After locating the line containing "MATRIX1 pin DIN: B1 -> B6" in the entries below, please write out that line and the rest through the end exactly. Omit pictures.

******

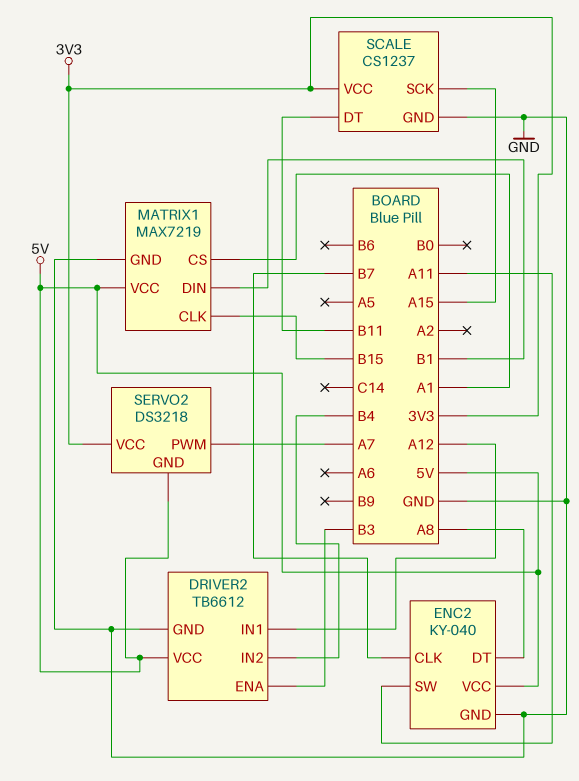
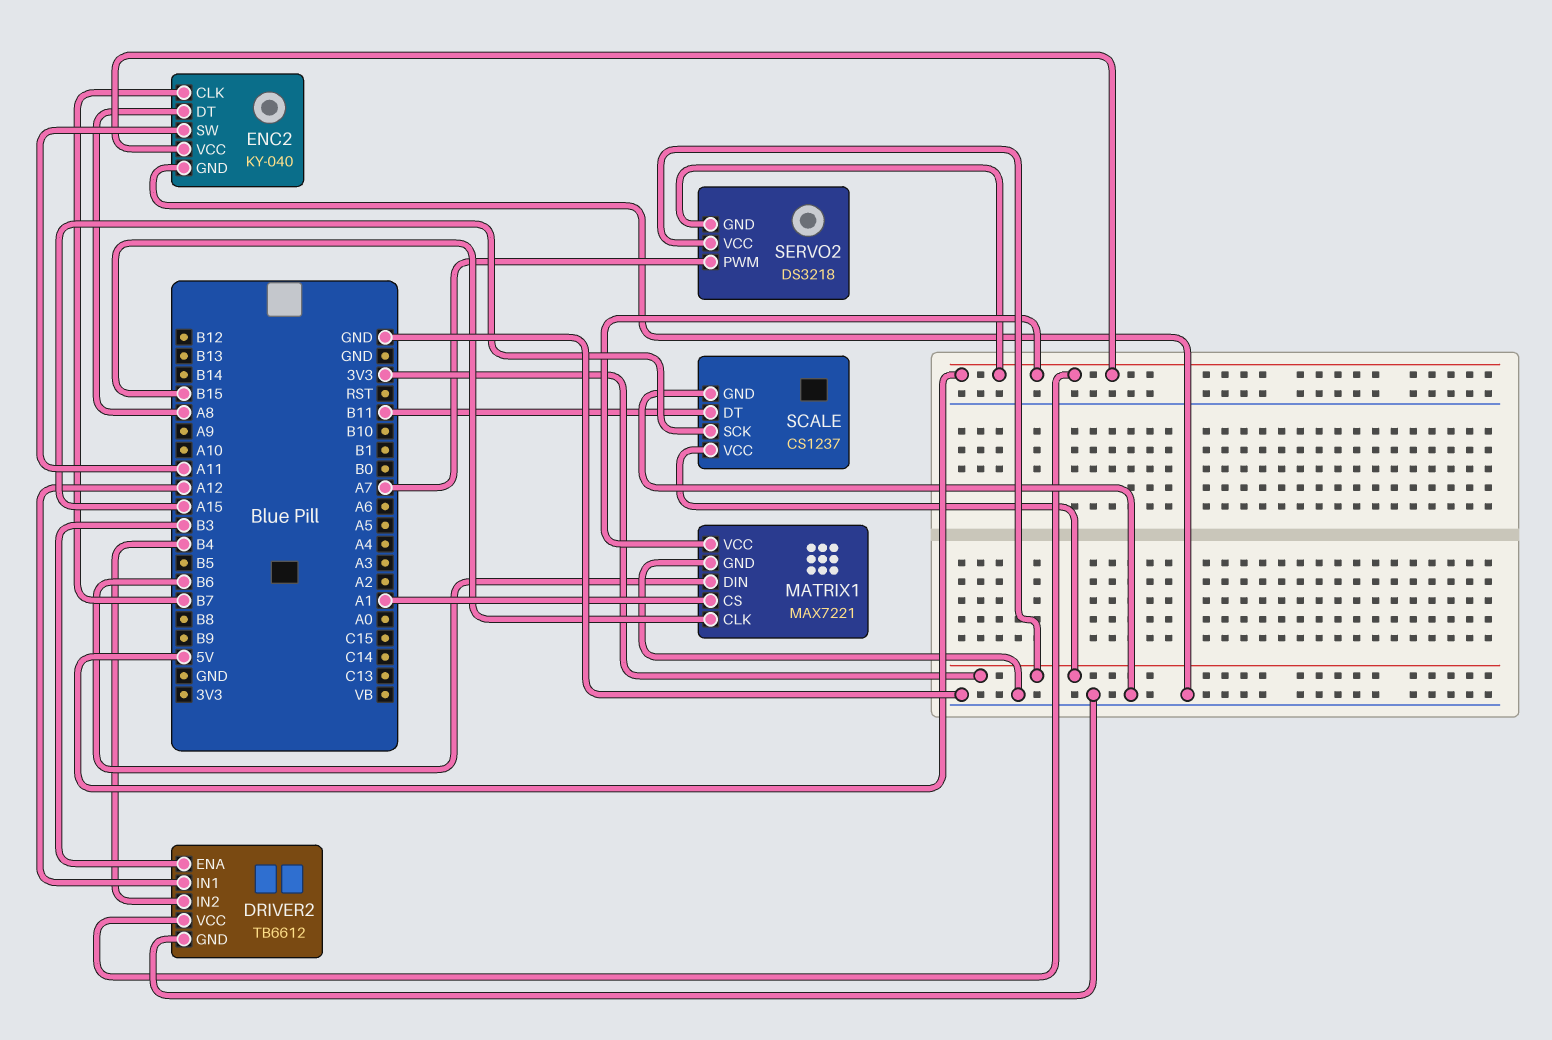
MATRIX1: MAX7219 -> MAX7221
MATRIX1 pin DIN: B1 -> B6

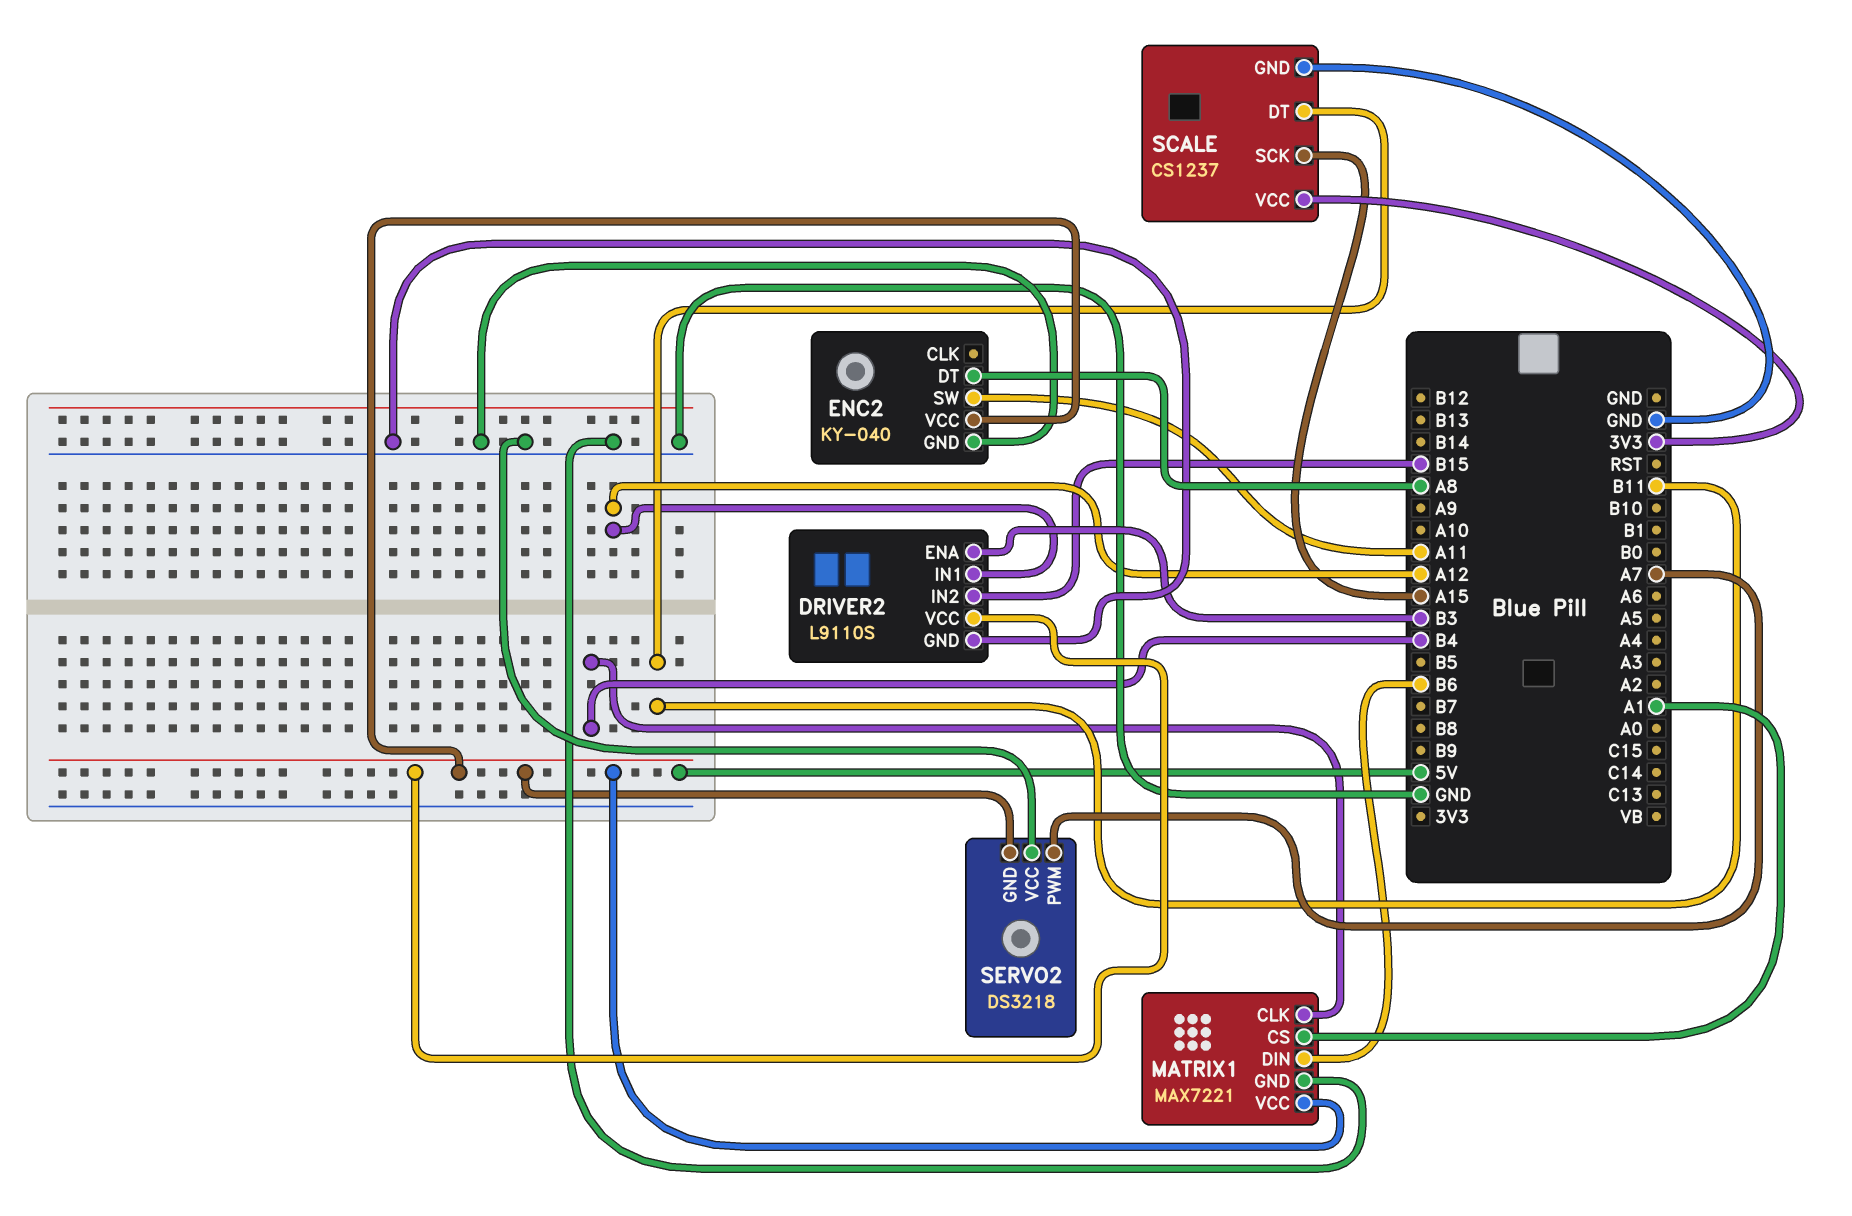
DRIVER2: TB6612 -> L9110S
DRIVER2 pin IN2: B4 -> B15
ENC2 pin CLK: B7 -> none
MATRIX1 pin CLK: B15 -> B4
SERVO2 pin VCC: 3V3 -> GND

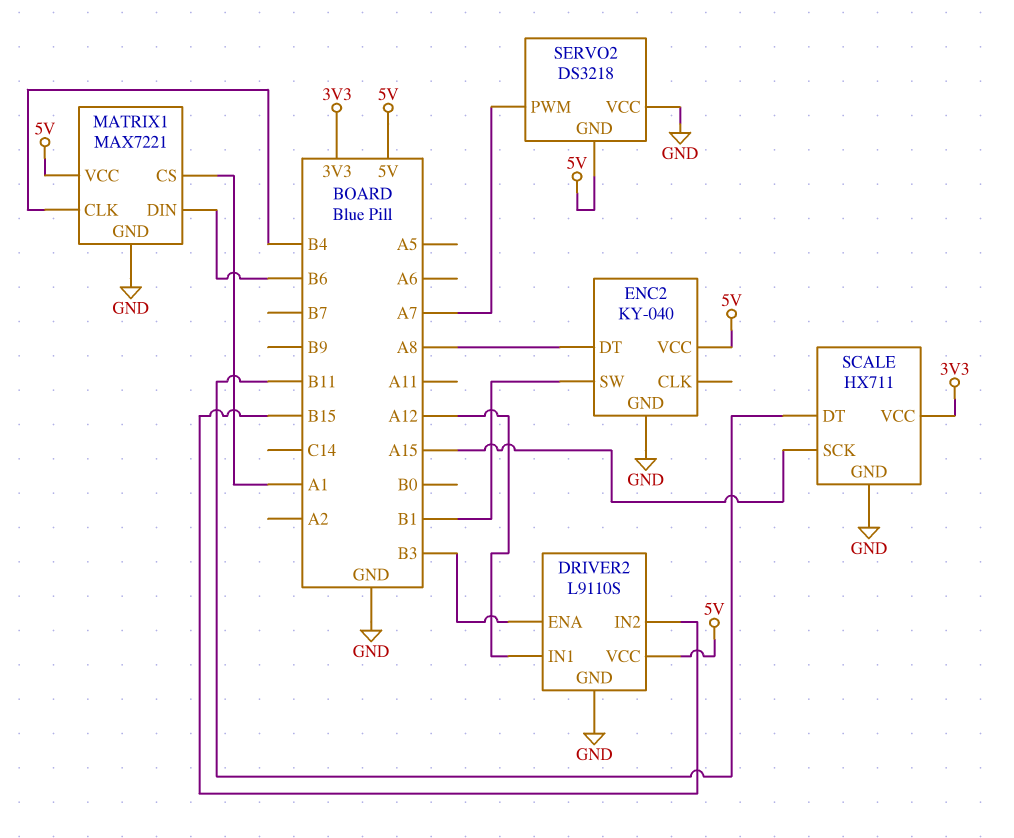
ENC2 pin SW: A11 -> B1
SCALE: CS1237 -> HX711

******

Solution to this problem:
MATRIX1 pin DIN: B1 -> B6

DRIVER2: TB6612 -> L9110S
DRIVER2 pin IN2: B4 -> B15
ENC2 pin CLK: B7 -> none
MATRIX1 pin CLK: B15 -> B4
SERVO2 pin VCC: 3V3 -> GND

ENC2 pin SW: A11 -> B1
SCALE: CS1237 -> HX711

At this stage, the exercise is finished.